[Stored items]
———

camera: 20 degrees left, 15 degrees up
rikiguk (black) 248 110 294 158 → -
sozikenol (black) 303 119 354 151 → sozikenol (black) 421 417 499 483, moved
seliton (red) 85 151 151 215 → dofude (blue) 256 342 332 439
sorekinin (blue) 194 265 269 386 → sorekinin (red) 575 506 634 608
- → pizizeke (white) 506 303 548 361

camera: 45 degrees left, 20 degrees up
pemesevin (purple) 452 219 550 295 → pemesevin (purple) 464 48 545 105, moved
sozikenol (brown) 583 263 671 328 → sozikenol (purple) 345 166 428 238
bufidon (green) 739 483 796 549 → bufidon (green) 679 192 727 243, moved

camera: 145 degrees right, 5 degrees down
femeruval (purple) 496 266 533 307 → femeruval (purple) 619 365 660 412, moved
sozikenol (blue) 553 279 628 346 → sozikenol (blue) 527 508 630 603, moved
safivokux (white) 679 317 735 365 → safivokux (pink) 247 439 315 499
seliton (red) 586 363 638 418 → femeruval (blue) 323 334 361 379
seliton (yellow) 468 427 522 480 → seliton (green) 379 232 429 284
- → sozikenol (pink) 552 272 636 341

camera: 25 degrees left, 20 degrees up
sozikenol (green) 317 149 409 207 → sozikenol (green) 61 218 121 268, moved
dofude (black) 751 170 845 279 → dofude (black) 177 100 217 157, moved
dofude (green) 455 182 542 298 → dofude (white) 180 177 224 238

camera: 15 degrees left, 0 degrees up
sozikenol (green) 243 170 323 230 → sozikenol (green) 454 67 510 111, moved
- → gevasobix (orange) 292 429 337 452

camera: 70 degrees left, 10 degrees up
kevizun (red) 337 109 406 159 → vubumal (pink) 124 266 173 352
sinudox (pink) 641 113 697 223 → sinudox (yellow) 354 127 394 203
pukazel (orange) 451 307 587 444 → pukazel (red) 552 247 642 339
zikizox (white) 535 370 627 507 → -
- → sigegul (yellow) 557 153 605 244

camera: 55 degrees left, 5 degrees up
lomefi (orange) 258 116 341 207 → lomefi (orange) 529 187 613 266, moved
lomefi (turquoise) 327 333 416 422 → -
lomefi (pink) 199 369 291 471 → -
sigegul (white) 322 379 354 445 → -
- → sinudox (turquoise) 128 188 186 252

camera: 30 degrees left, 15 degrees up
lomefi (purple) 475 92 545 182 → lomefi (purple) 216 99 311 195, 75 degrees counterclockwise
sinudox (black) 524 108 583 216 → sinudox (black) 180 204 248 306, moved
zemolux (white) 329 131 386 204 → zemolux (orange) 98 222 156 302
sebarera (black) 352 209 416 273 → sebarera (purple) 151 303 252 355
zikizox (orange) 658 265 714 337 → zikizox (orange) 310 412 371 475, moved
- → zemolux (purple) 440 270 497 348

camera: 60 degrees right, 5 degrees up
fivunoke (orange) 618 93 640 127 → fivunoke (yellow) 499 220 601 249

———

GOAL OF THE EXERCISE:
The answer must reproduce every record exactly.

ANSWER:
camera: 20 degrees left, 15 degrees up
rikiguk (black) 248 110 294 158 → -
sozikenol (black) 303 119 354 151 → sozikenol (black) 421 417 499 483, moved
seliton (red) 85 151 151 215 → dofude (blue) 256 342 332 439
sorekinin (blue) 194 265 269 386 → sorekinin (red) 575 506 634 608
- → pizizeke (white) 506 303 548 361

camera: 45 degrees left, 20 degrees up
pemesevin (purple) 452 219 550 295 → pemesevin (purple) 464 48 545 105, moved
sozikenol (brown) 583 263 671 328 → sozikenol (purple) 345 166 428 238
bufidon (green) 739 483 796 549 → bufidon (green) 679 192 727 243, moved

camera: 145 degrees right, 5 degrees down
femeruval (purple) 496 266 533 307 → femeruval (purple) 619 365 660 412, moved
sozikenol (blue) 553 279 628 346 → sozikenol (blue) 527 508 630 603, moved
safivokux (white) 679 317 735 365 → safivokux (pink) 247 439 315 499
seliton (red) 586 363 638 418 → femeruval (blue) 323 334 361 379
seliton (yellow) 468 427 522 480 → seliton (green) 379 232 429 284
- → sozikenol (pink) 552 272 636 341

camera: 25 degrees left, 20 degrees up
sozikenol (green) 317 149 409 207 → sozikenol (green) 61 218 121 268, moved
dofude (black) 751 170 845 279 → dofude (black) 177 100 217 157, moved
dofude (green) 455 182 542 298 → dofude (white) 180 177 224 238

camera: 15 degrees left, 0 degrees up
sozikenol (green) 243 170 323 230 → sozikenol (green) 454 67 510 111, moved
- → gevasobix (orange) 292 429 337 452

camera: 70 degrees left, 10 degrees up
kevizun (red) 337 109 406 159 → vubumal (pink) 124 266 173 352
sinudox (pink) 641 113 697 223 → sinudox (yellow) 354 127 394 203
pukazel (orange) 451 307 587 444 → pukazel (red) 552 247 642 339
zikizox (white) 535 370 627 507 → -
- → sigegul (yellow) 557 153 605 244

camera: 55 degrees left, 5 degrees up
lomefi (orange) 258 116 341 207 → lomefi (orange) 529 187 613 266, moved
lomefi (turquoise) 327 333 416 422 → -
lomefi (pink) 199 369 291 471 → -
sigegul (white) 322 379 354 445 → -
- → sinudox (turquoise) 128 188 186 252

camera: 30 degrees left, 15 degrees up
lomefi (purple) 475 92 545 182 → lomefi (purple) 216 99 311 195, 75 degrees counterclockwise
sinudox (black) 524 108 583 216 → sinudox (black) 180 204 248 306, moved
zemolux (white) 329 131 386 204 → zemolux (orange) 98 222 156 302
sebarera (black) 352 209 416 273 → sebarera (purple) 151 303 252 355
zikizox (orange) 658 265 714 337 → zikizox (orange) 310 412 371 475, moved
- → zemolux (purple) 440 270 497 348

camera: 60 degrees right, 5 degrees up
fivunoke (orange) 618 93 640 127 → fivunoke (yellow) 499 220 601 249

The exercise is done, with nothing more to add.